Extracted data entries
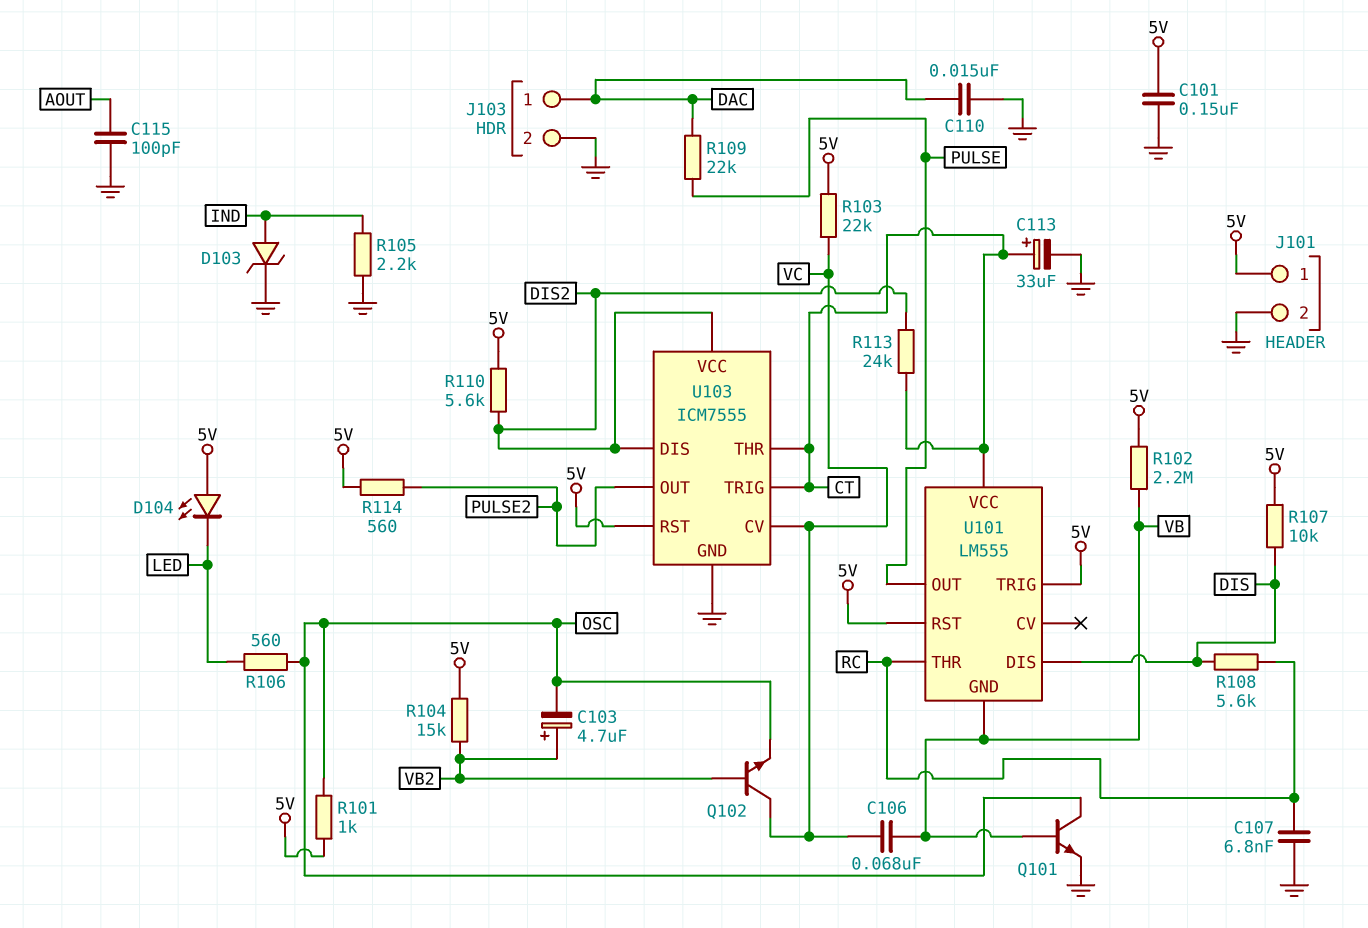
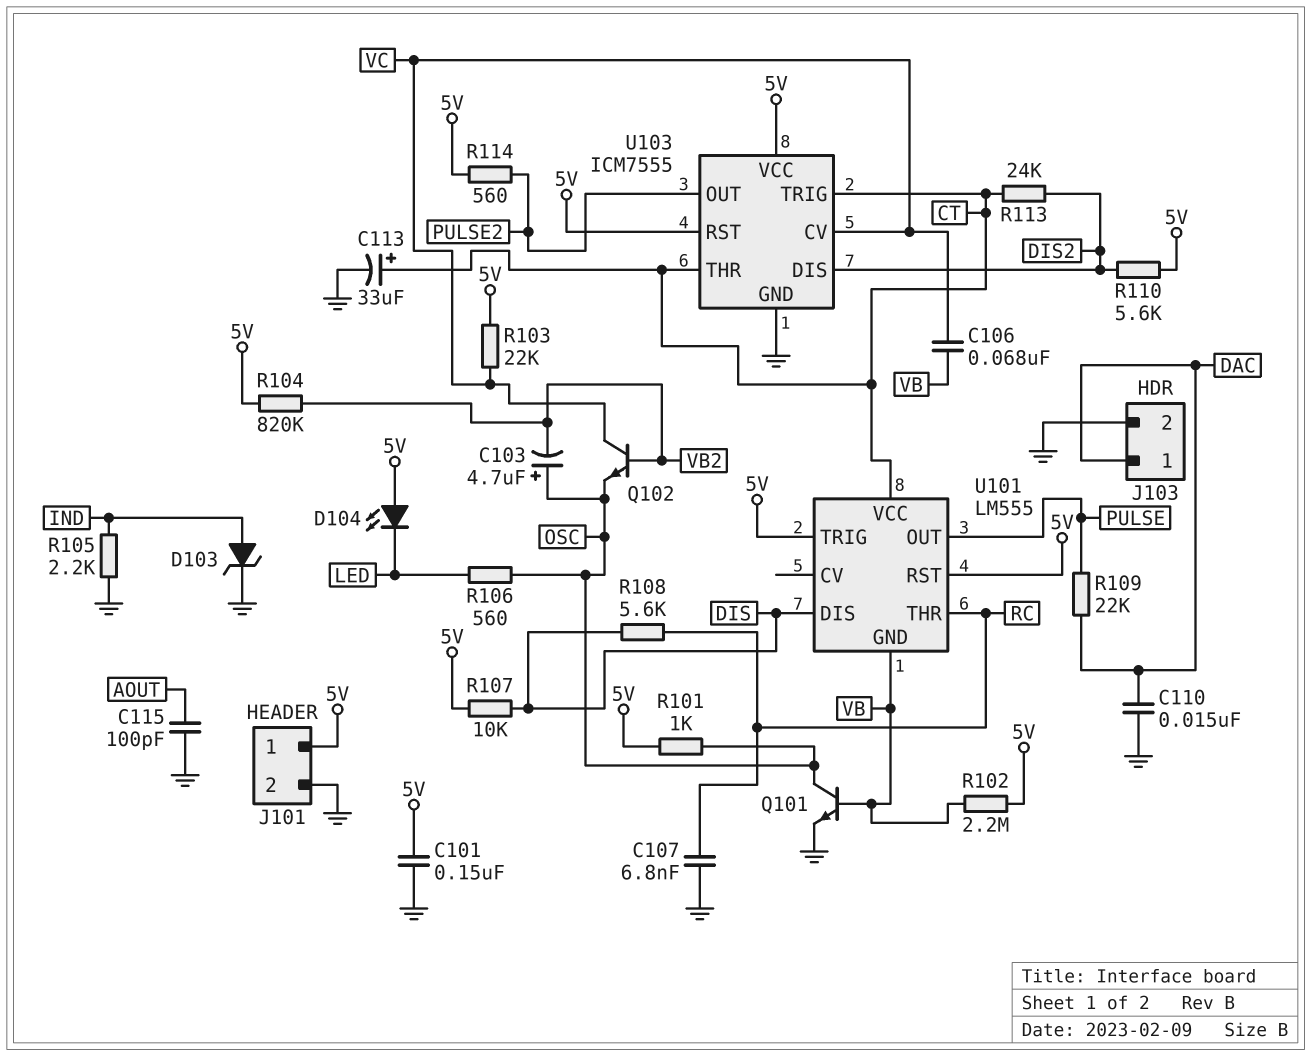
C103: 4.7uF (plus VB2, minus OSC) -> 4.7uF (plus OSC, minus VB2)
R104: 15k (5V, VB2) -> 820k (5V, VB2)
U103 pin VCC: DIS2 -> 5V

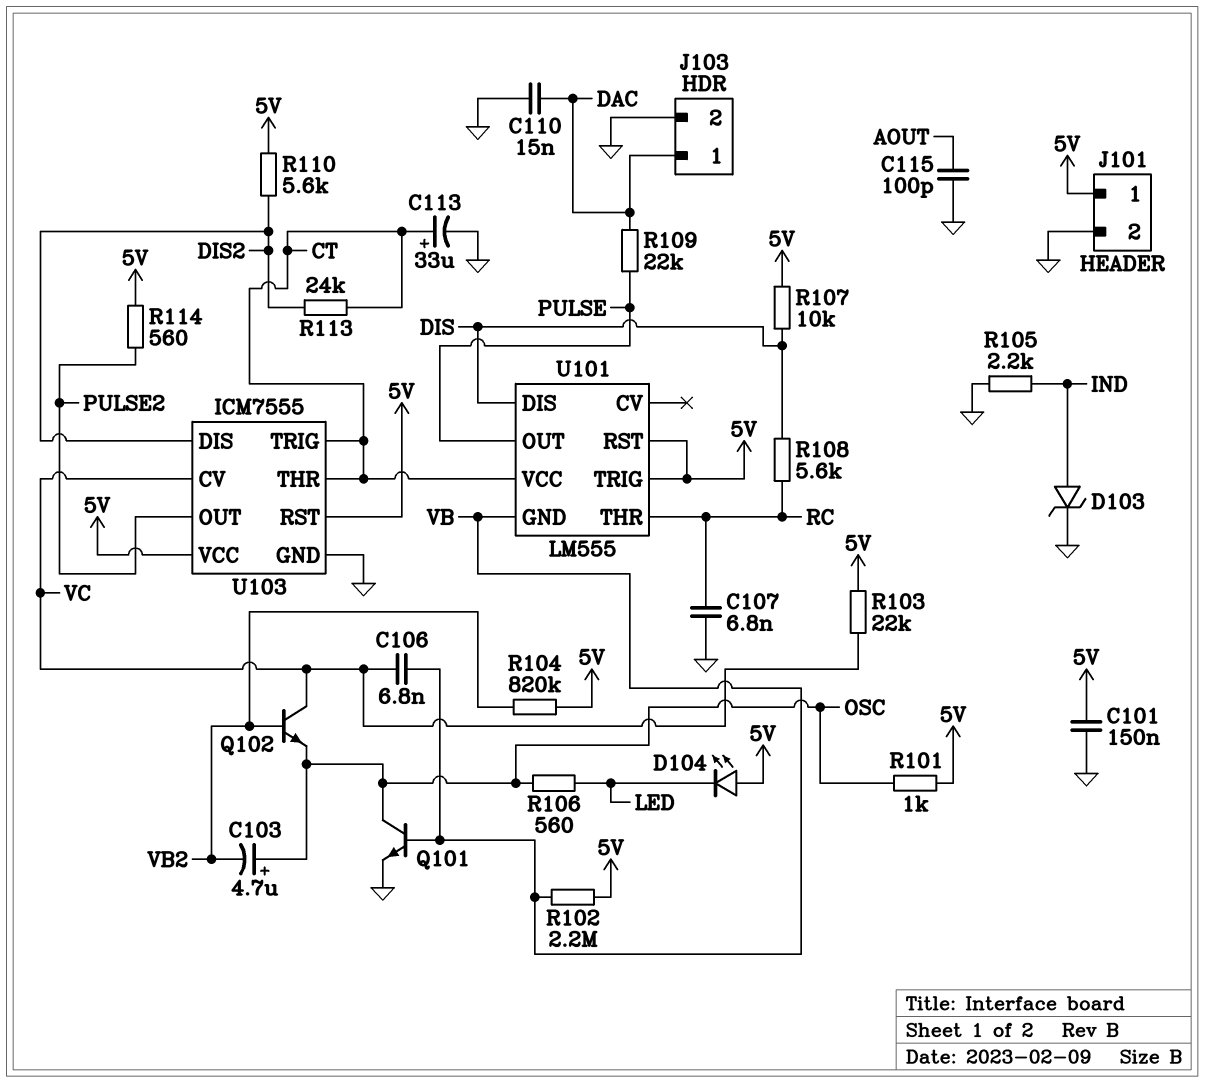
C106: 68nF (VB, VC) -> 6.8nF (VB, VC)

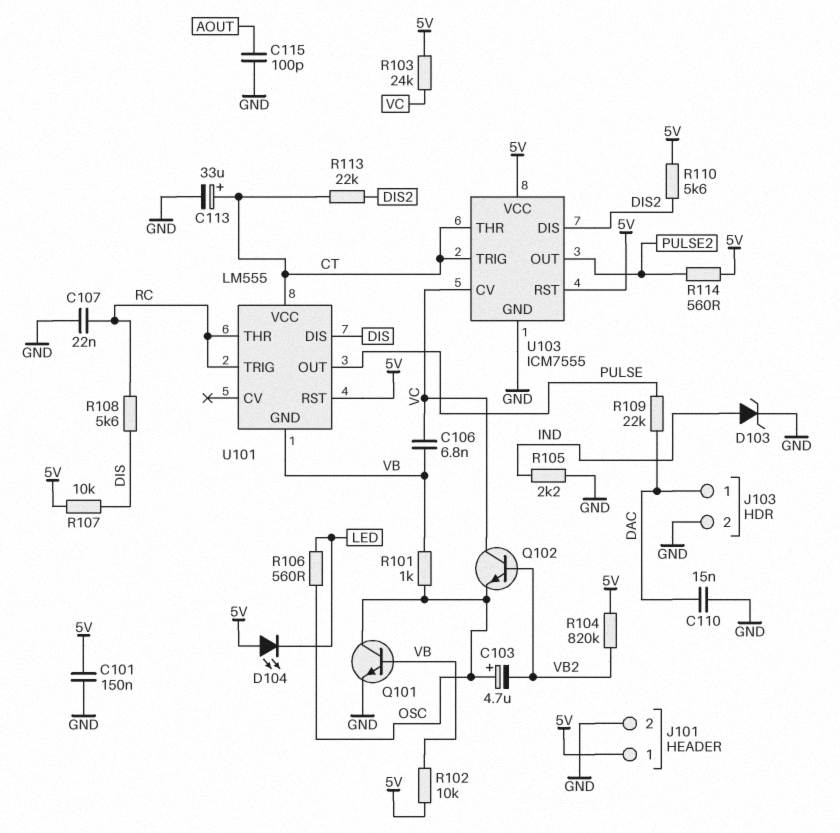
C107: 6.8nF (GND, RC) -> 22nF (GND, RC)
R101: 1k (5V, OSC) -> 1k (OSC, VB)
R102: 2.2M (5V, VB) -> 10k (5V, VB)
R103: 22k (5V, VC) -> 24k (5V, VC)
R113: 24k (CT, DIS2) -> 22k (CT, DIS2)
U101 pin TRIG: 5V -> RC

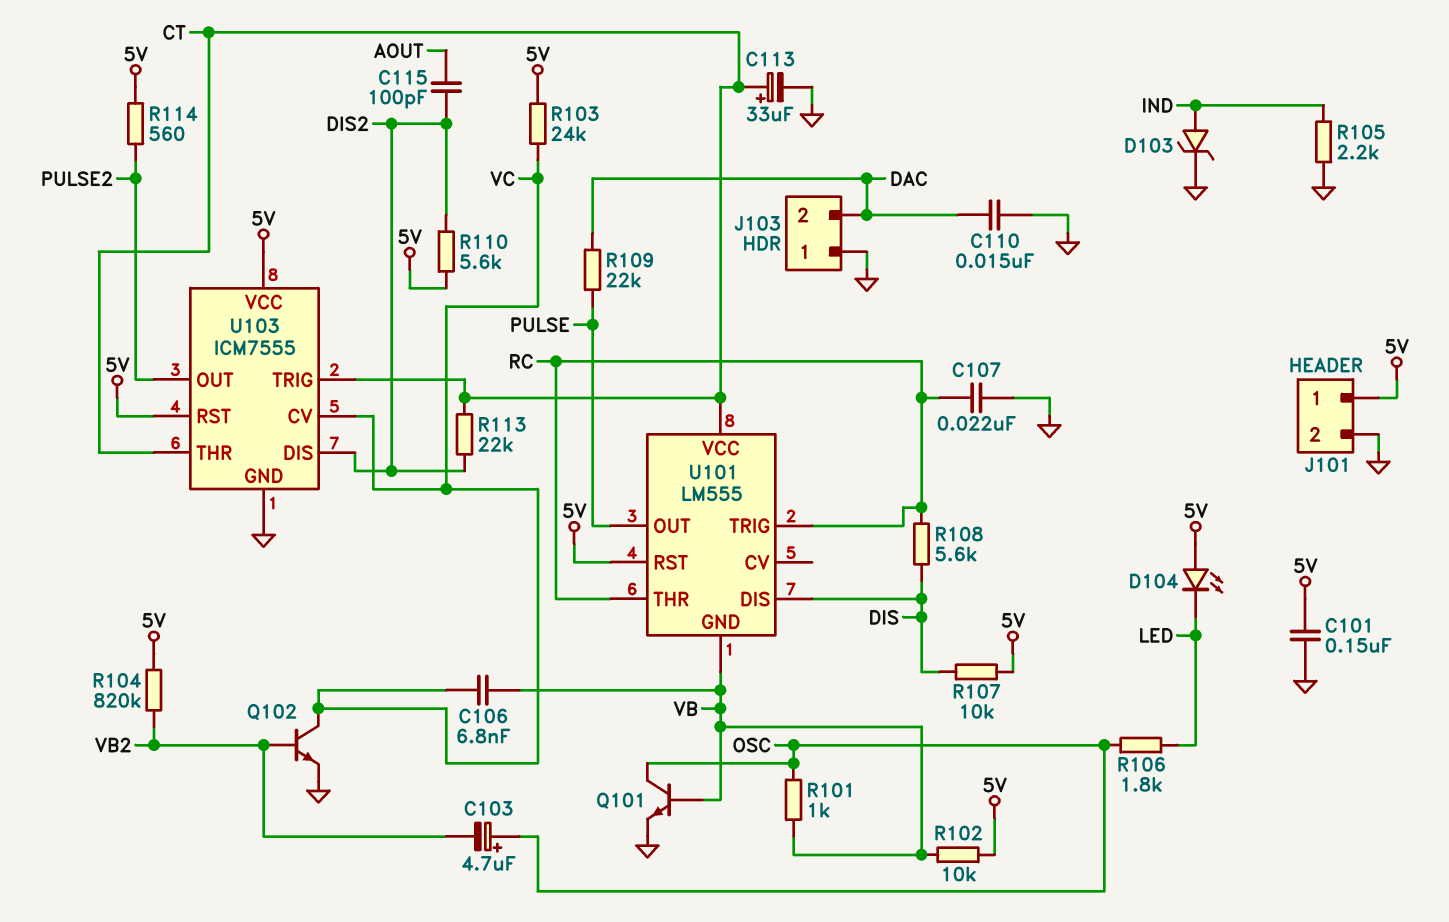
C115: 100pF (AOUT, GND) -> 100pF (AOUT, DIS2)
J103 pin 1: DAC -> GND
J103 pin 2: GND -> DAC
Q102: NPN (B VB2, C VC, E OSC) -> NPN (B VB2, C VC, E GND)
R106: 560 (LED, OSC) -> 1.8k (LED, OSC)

WHAT IS REQUIRED –
Would you return the records exactly as written, minus any image?

RESPONSE BELOW –
C103: 4.7uF (plus VB2, minus OSC) -> 4.7uF (plus OSC, minus VB2)
R104: 15k (5V, VB2) -> 820k (5V, VB2)
U103 pin VCC: DIS2 -> 5V

C106: 68nF (VB, VC) -> 6.8nF (VB, VC)

C107: 6.8nF (GND, RC) -> 22nF (GND, RC)
R101: 1k (5V, OSC) -> 1k (OSC, VB)
R102: 2.2M (5V, VB) -> 10k (5V, VB)
R103: 22k (5V, VC) -> 24k (5V, VC)
R113: 24k (CT, DIS2) -> 22k (CT, DIS2)
U101 pin TRIG: 5V -> RC

C115: 100pF (AOUT, GND) -> 100pF (AOUT, DIS2)
J103 pin 1: DAC -> GND
J103 pin 2: GND -> DAC
Q102: NPN (B VB2, C VC, E OSC) -> NPN (B VB2, C VC, E GND)
R106: 560 (LED, OSC) -> 1.8k (LED, OSC)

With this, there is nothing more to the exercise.